Work required: What is the number of lines below that contain the string "ball"? Give it and nothing else.

Provided material:

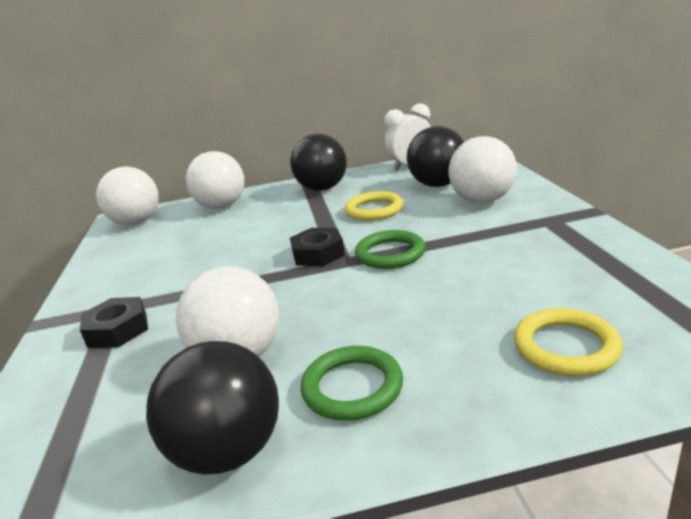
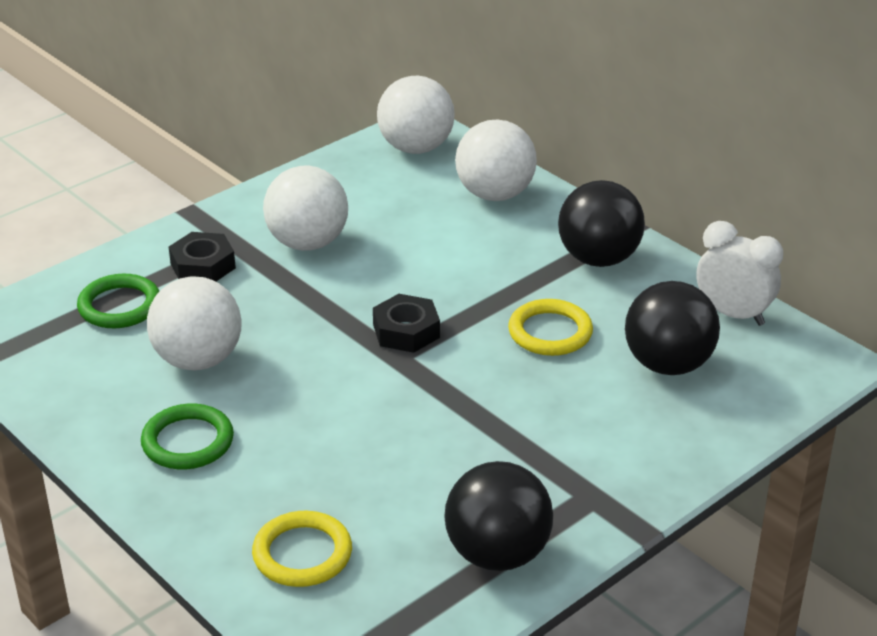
camera: 55 degrees right, 10 degrees up
(228, 452) = (91, 406): black ball -> black ball (497, 554)
(390, 254) = (433, 387): green ring -> green ring (119, 306)
(482, 201) = (629, 422): white ball -> white ball (307, 243)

Output for this task: 2